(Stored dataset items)
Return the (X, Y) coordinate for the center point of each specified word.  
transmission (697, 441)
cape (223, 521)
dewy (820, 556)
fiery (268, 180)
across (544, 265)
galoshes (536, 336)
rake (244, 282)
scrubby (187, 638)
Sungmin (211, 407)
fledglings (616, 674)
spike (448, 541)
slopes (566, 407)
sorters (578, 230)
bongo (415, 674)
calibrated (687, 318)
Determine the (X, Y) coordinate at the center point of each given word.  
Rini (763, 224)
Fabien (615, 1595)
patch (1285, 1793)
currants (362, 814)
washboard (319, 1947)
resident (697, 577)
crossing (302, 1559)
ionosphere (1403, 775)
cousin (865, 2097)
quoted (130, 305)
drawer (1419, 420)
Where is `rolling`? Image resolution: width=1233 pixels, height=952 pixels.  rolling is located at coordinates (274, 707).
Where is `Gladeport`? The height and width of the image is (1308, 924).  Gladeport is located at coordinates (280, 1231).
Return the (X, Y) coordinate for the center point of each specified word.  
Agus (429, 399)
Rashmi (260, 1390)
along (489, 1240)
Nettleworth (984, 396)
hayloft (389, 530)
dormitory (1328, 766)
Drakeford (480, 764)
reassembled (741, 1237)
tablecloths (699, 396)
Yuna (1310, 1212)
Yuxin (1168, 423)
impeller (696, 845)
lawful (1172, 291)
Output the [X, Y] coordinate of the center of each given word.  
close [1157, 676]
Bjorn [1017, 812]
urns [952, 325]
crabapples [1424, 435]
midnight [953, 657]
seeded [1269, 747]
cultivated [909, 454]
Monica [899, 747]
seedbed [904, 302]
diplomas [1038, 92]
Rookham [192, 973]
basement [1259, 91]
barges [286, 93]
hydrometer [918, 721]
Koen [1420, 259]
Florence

EXERCISE INSTRUCTIONS: Rewrite the records above with "specified" swapped for "listed" throughout, leaving everything else unchanged.

TASK OUTPUT:
Return the (X, Y) coordinate for the center point of each listed word.  
transmission (697, 441)
cape (223, 521)
dewy (820, 556)
fiery (268, 180)
across (544, 265)
galoshes (536, 336)
rake (244, 282)
scrubby (187, 638)
Sungmin (211, 407)
fledglings (616, 674)
spike (448, 541)
slopes (566, 407)
sorters (578, 230)
bongo (415, 674)
calibrated (687, 318)
Determine the (X, Y) coordinate at the center point of each given word.  
Rini (763, 224)
Fabien (615, 1595)
patch (1285, 1793)
currants (362, 814)
washboard (319, 1947)
resident (697, 577)
crossing (302, 1559)
ionosphere (1403, 775)
cousin (865, 2097)
quoted (130, 305)
drawer (1419, 420)
Where is `rolling`? Image resolution: width=1233 pixels, height=952 pixels.  rolling is located at coordinates (274, 707).
Where is `Gladeport`? The height and width of the image is (1308, 924).  Gladeport is located at coordinates (280, 1231).
Return the (X, Y) coordinate for the center point of each listed word.  
Agus (429, 399)
Rashmi (260, 1390)
along (489, 1240)
Nettleworth (984, 396)
hayloft (389, 530)
dormitory (1328, 766)
Drakeford (480, 764)
reassembled (741, 1237)
tablecloths (699, 396)
Yuna (1310, 1212)
Yuxin (1168, 423)
impeller (696, 845)
lawful (1172, 291)
Output the [X, Y] coordinate of the center of each given word.  
close [1157, 676]
Bjorn [1017, 812]
urns [952, 325]
crabapples [1424, 435]
midnight [953, 657]
seeded [1269, 747]
cultivated [909, 454]
Monica [899, 747]
seedbed [904, 302]
diplomas [1038, 92]
Rookham [192, 973]
basement [1259, 91]
barges [286, 93]
hydrometer [918, 721]
Koen [1420, 259]
Florence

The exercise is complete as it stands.